Data for the task:
^^^^

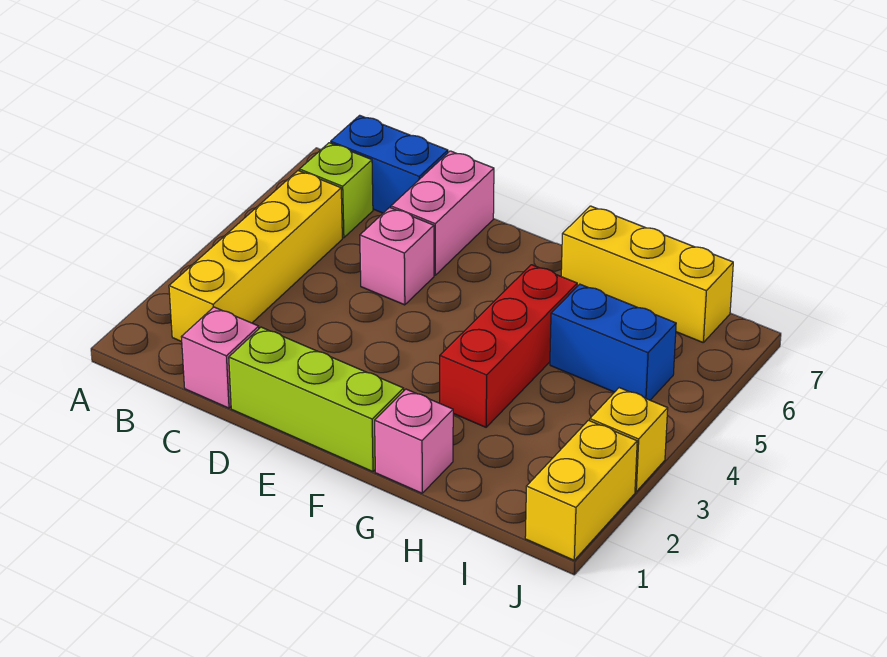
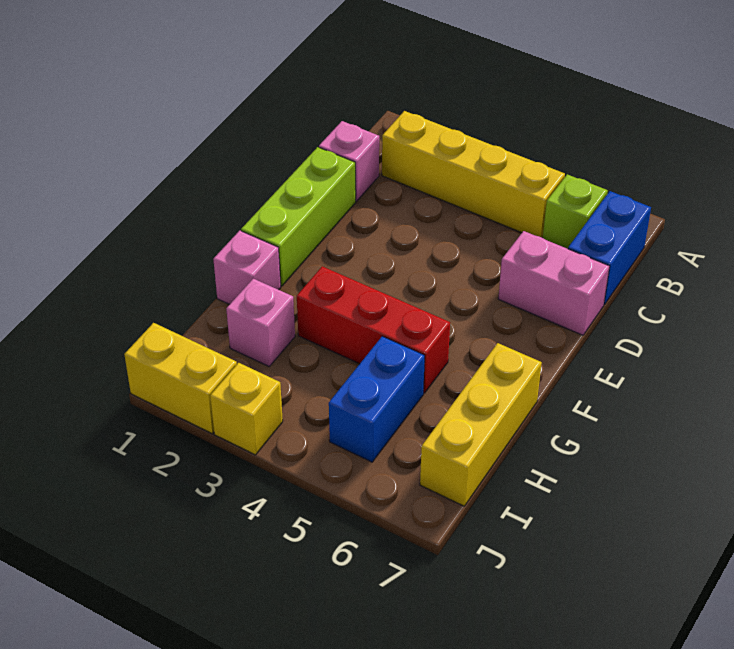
pink brick D5 level 1 -> pink brick H2 level 1

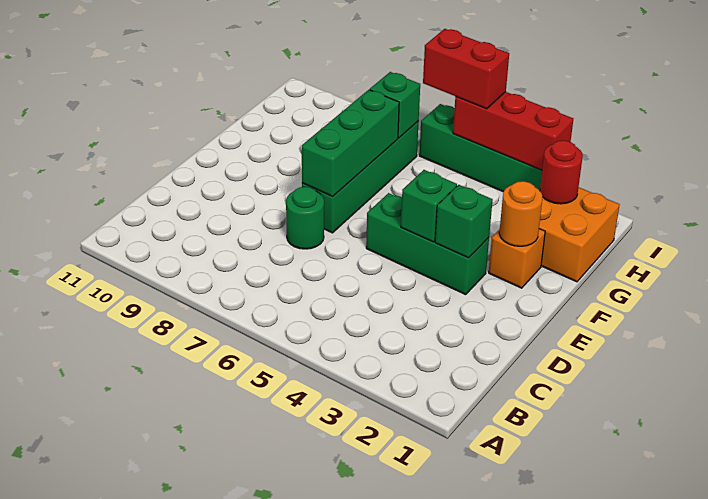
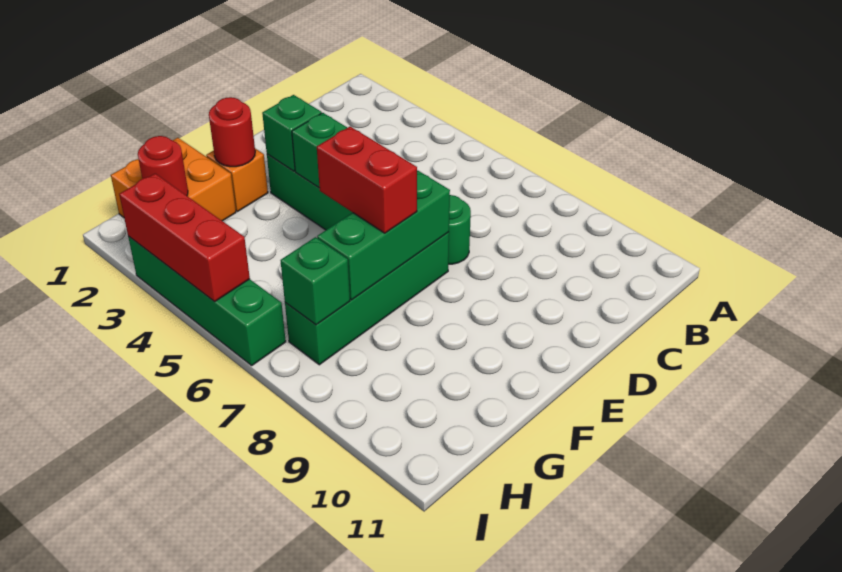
orange round brick F2 level 2 -> red round brick F2 level 2
red brick I5:I6 level 3 -> red brick F6:F7 level 3

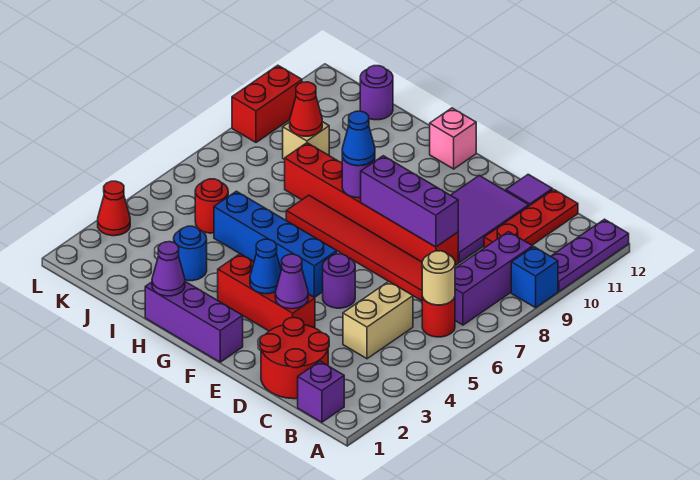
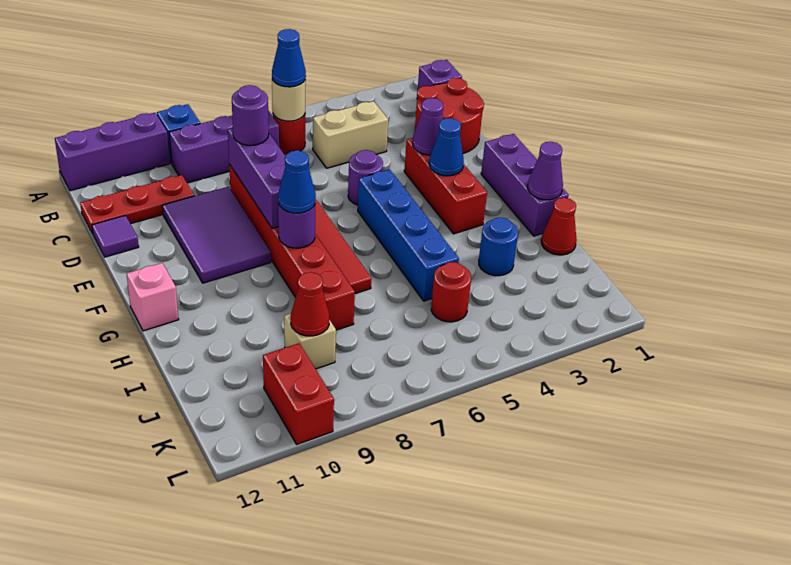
purple plate A10:A12 level 1 -> purple brick A10:A12 level 1
none -> blue cone B6 level 3
purple tile D9:E11 level 1 -> purple tile D9:F10 level 1
purple round brick J12 level 1 -> purple round brick D8 level 3
red cone L3 level 1 -> red cone I1 level 1
red brick L9:L10 level 1 -> red brick K10:L10 level 1

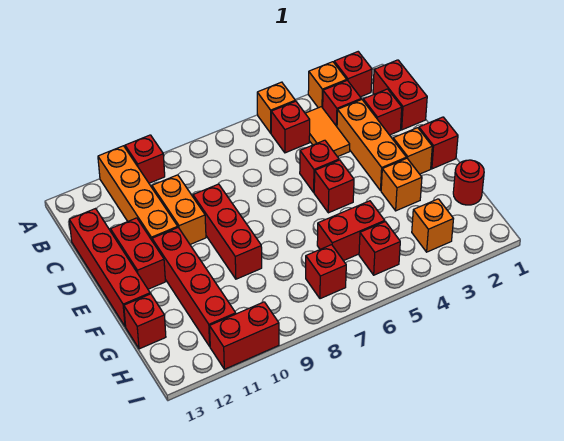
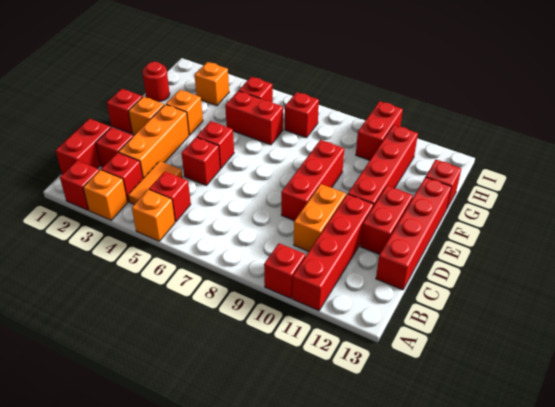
orange brick A11:D11 level 1 -> red brick A11:D11 level 1
red brick I10:I11 level 1 -> red brick H10:I10 level 1

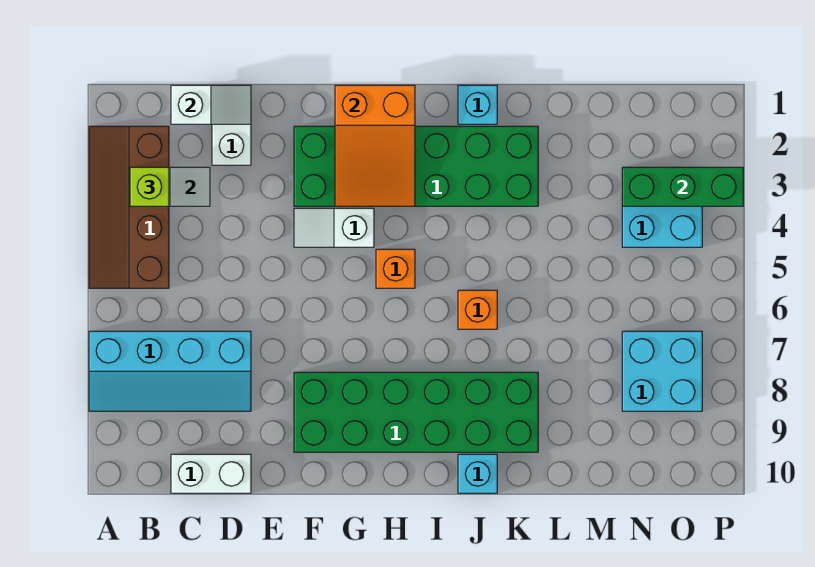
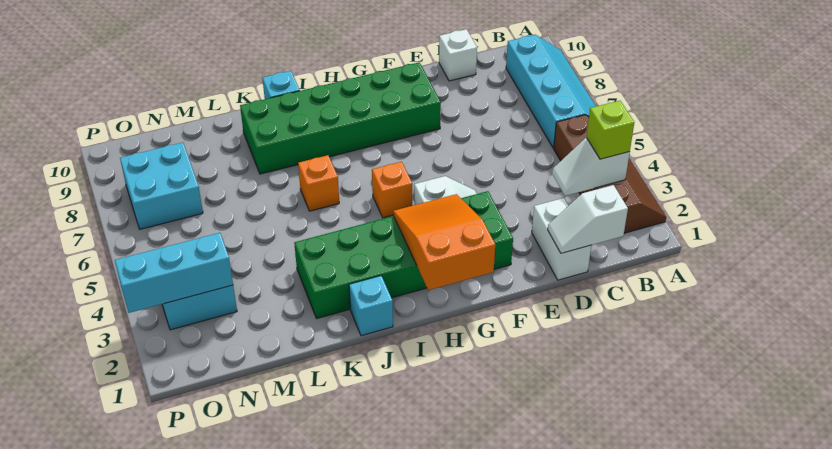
cyan slope A7:D8 level 1 top 7 -> cyan slope A6:B9 level 1 top B
white brick C10:D10 level 1 -> white brick D10 level 1
green brick N3:P3 level 2 -> cyan brick N3:P3 level 2

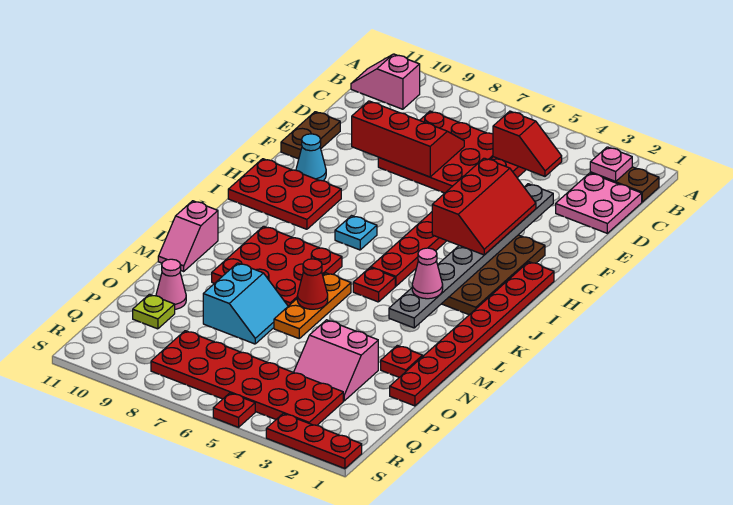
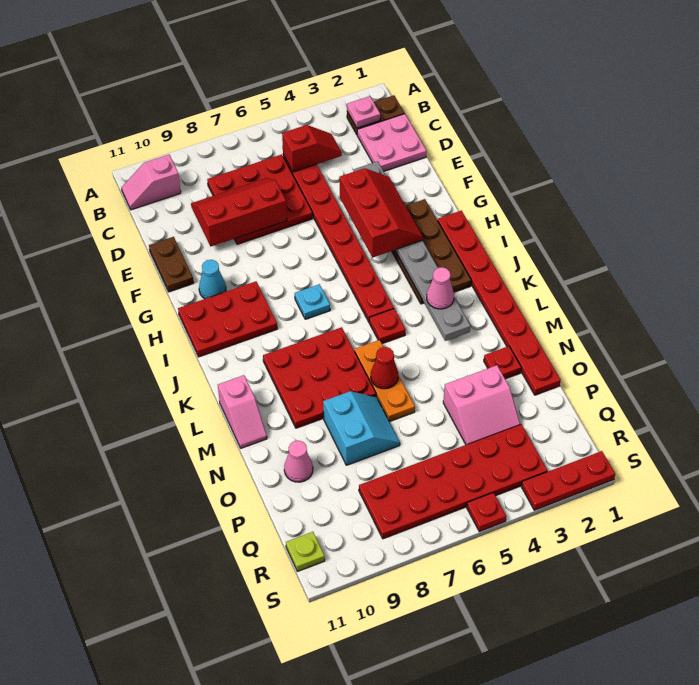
lime plate P10 level 1 -> lime plate R11 level 1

^^^^

Directions:
Scan the records above, then copy out each line that mentions "orange".

Response to this exercise:
orange round brick F2 level 2 -> red round brick F2 level 2
orange brick A11:D11 level 1 -> red brick A11:D11 level 1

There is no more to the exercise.